_Exercise objective_. Using the data beneath, show every line that includes the word "goblet".

_Data section_.
——
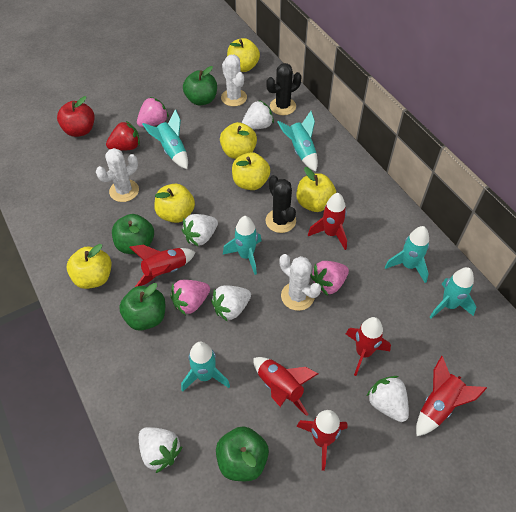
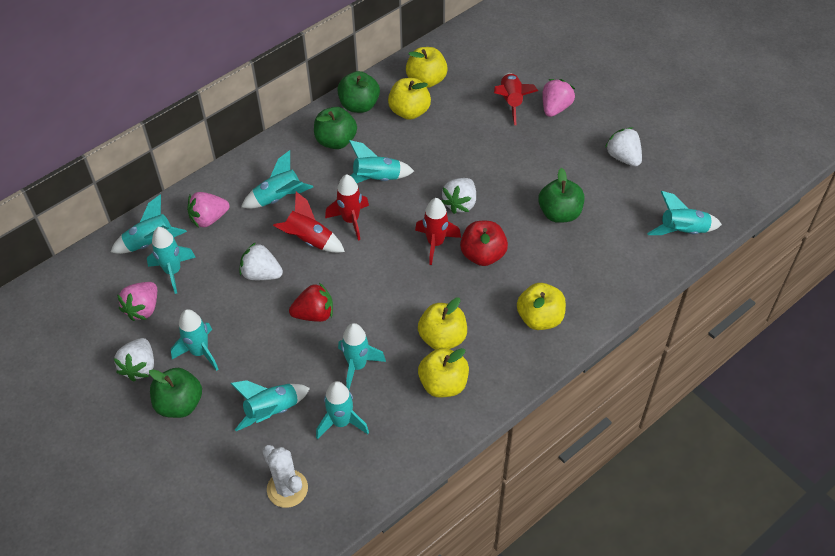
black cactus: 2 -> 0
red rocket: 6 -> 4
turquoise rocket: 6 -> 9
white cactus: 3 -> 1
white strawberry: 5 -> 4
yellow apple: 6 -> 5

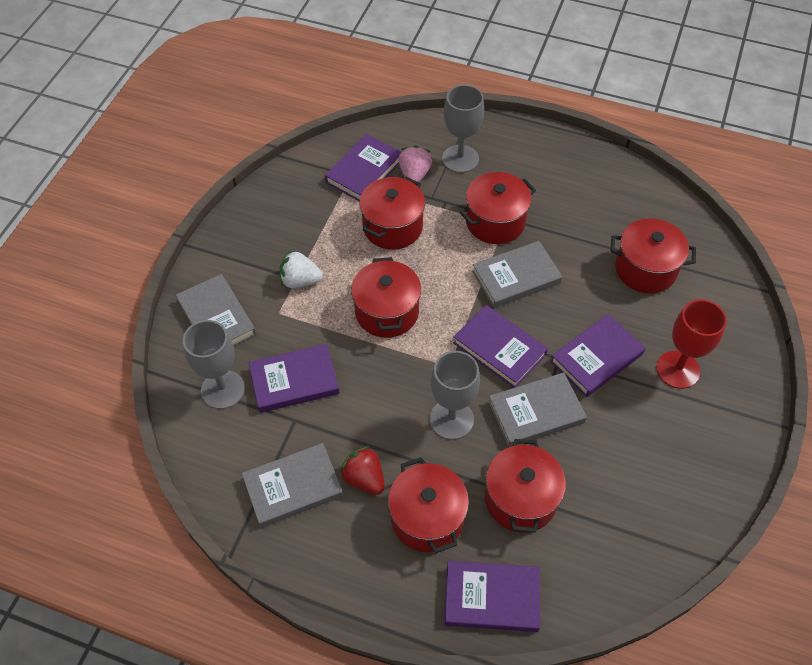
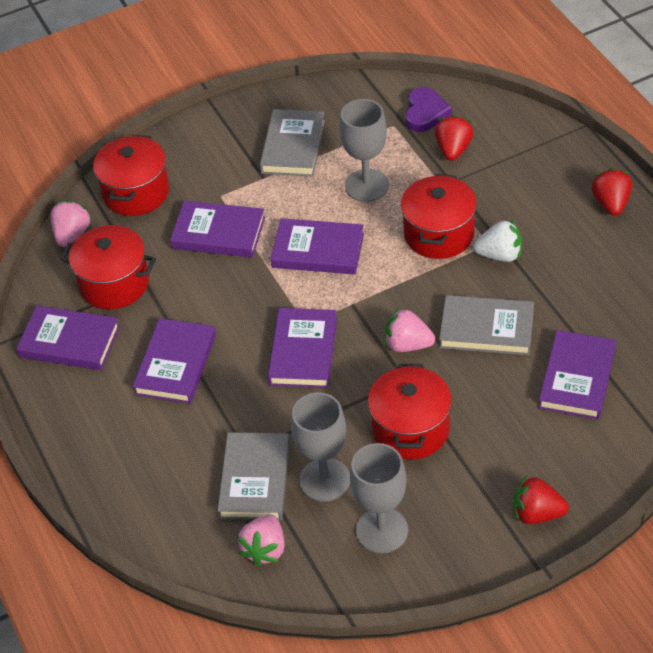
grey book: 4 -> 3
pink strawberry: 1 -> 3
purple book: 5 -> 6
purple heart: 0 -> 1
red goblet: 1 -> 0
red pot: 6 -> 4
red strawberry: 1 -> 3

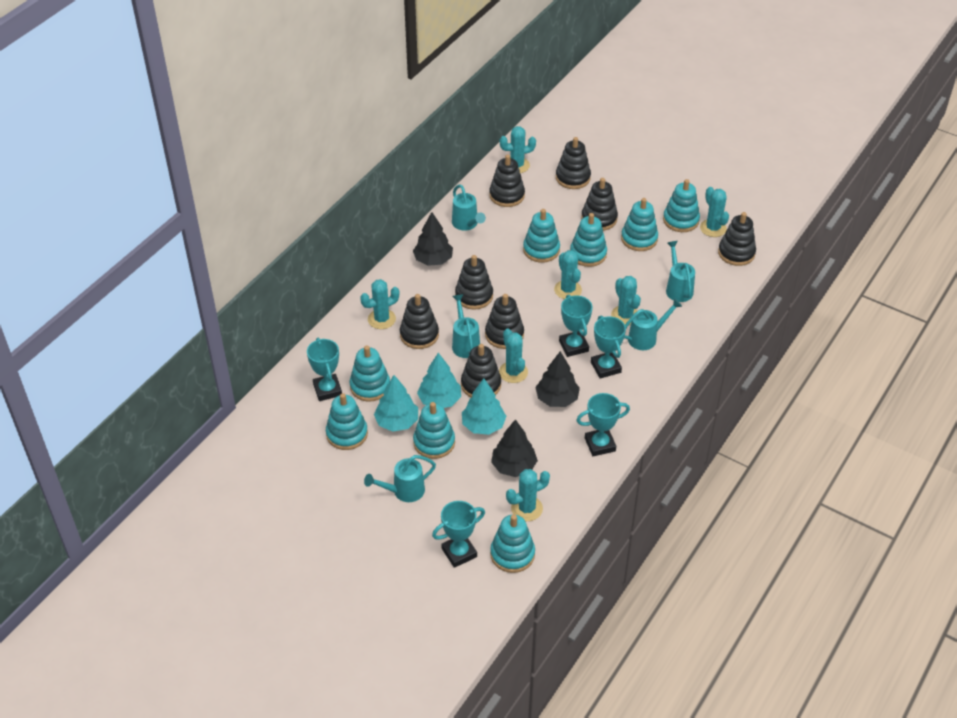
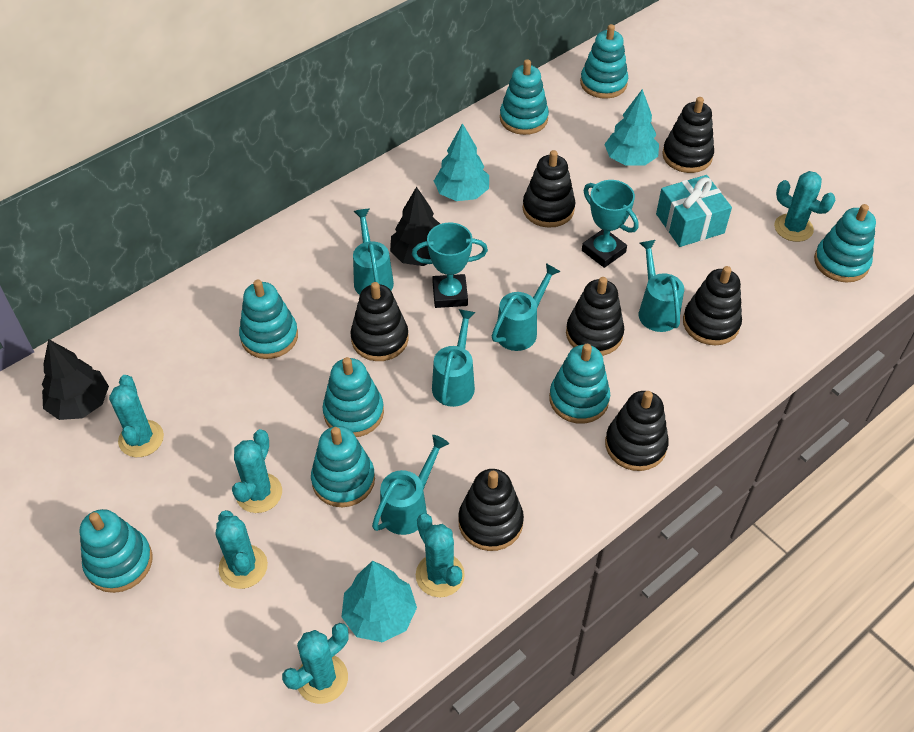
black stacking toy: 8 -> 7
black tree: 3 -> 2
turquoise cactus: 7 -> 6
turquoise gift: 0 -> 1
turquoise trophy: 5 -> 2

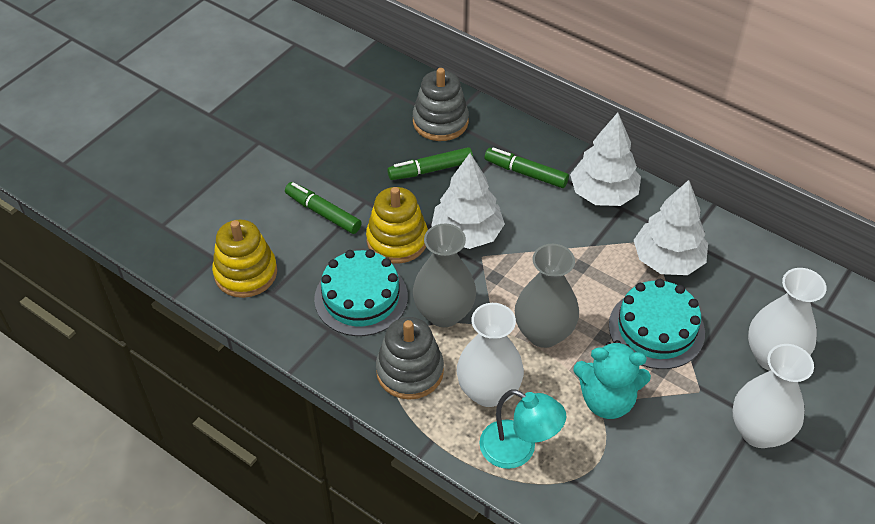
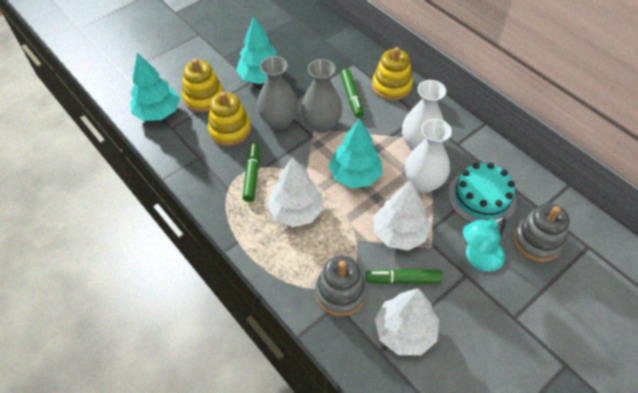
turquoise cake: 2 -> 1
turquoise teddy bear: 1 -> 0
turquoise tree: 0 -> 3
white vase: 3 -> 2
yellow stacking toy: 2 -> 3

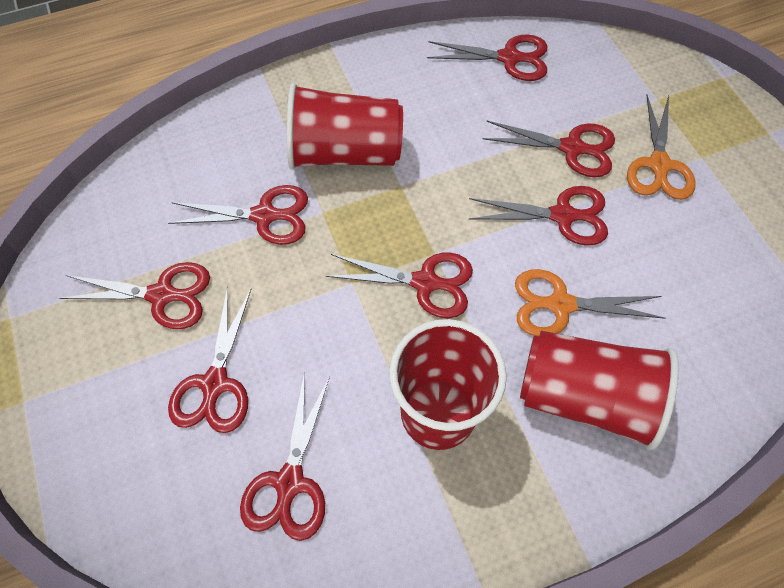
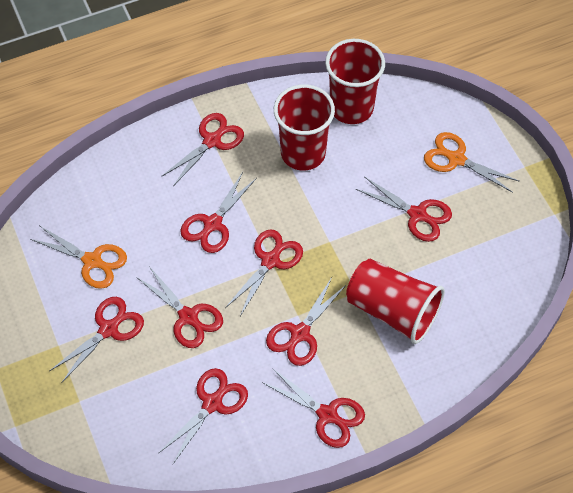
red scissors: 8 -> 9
——
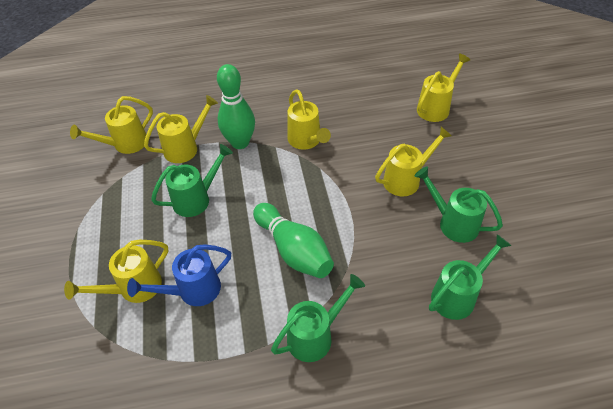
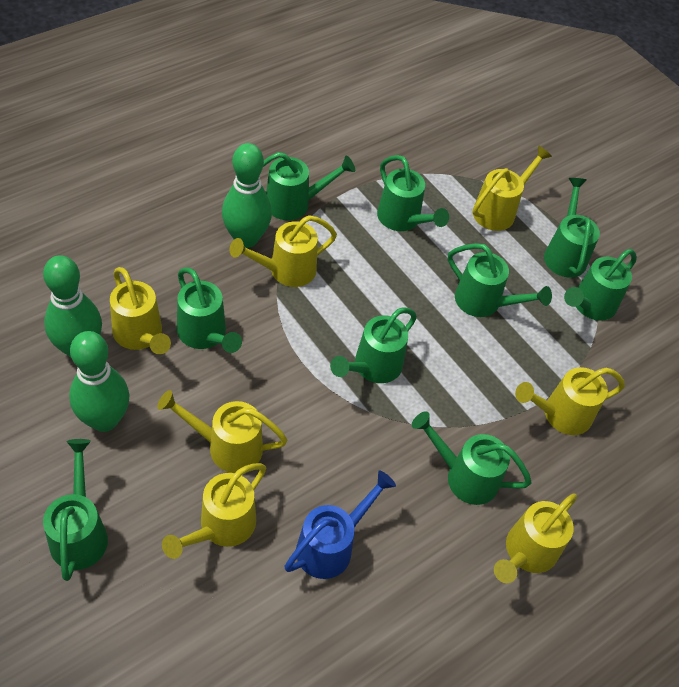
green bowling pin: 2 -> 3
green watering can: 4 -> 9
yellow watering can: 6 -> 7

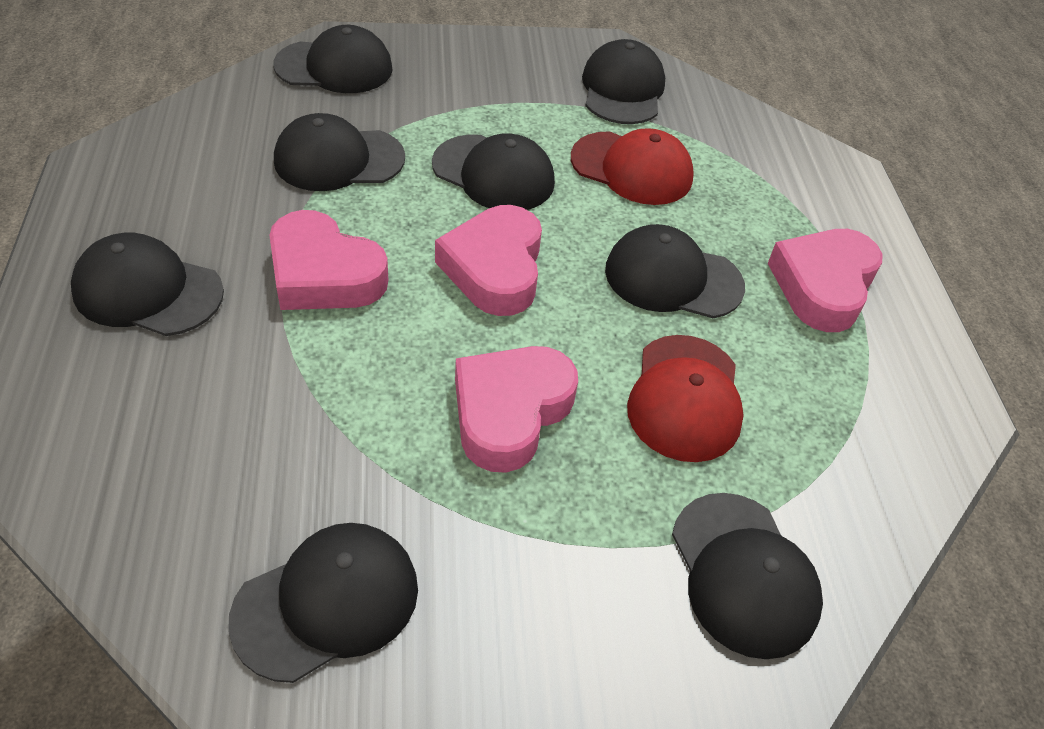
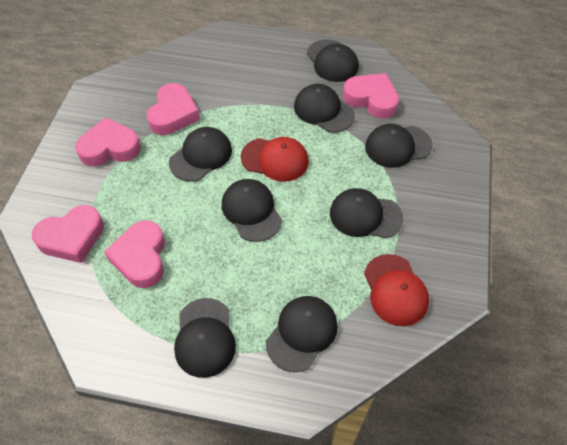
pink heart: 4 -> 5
——
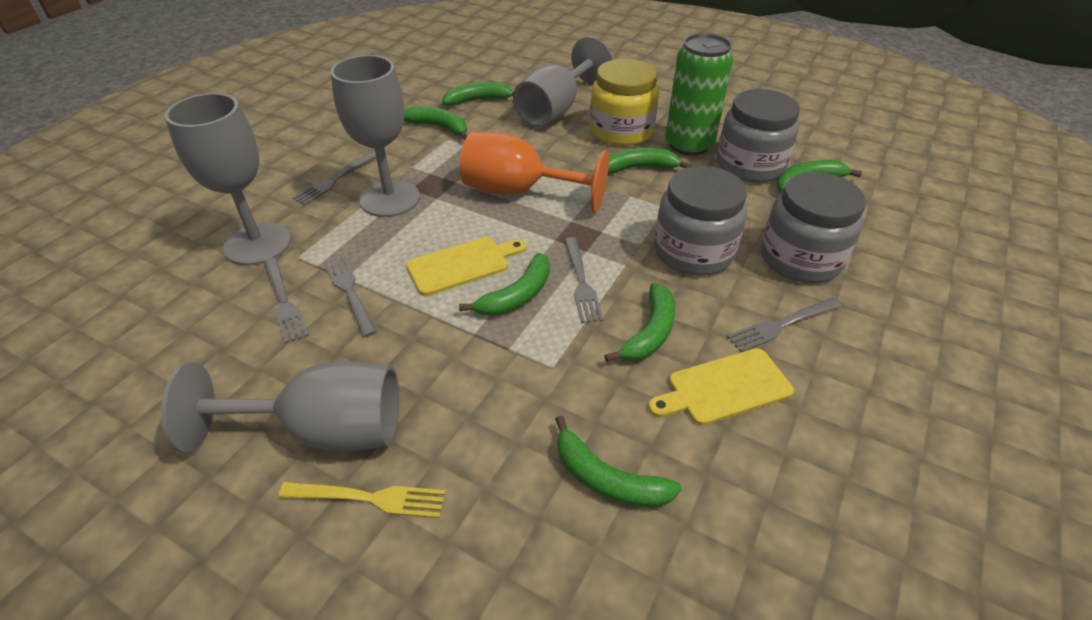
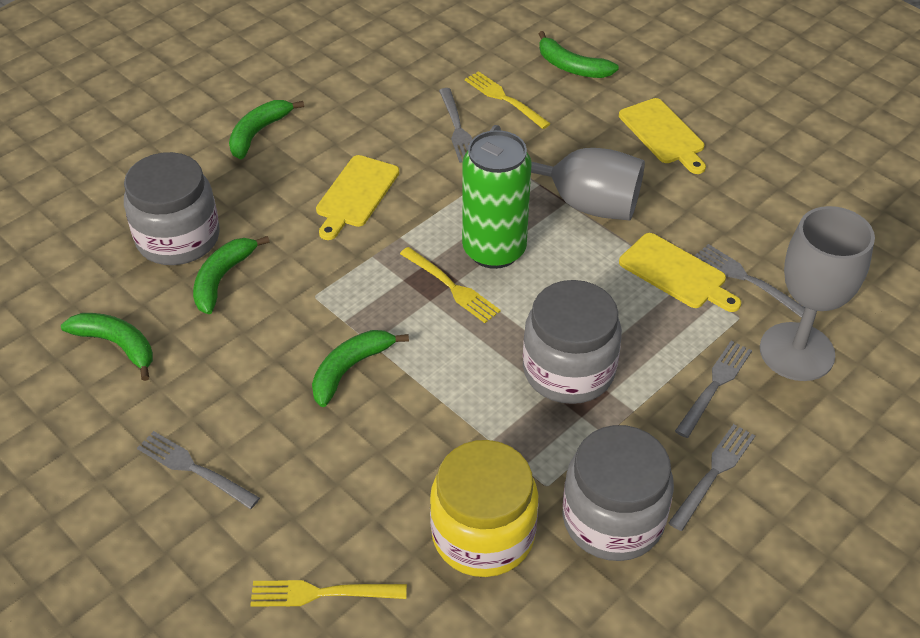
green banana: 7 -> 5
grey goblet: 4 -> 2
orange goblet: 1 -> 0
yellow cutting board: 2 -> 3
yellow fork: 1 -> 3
——
_Task answer_.
red goblet: 1 -> 0
grey goblet: 4 -> 2
orange goblet: 1 -> 0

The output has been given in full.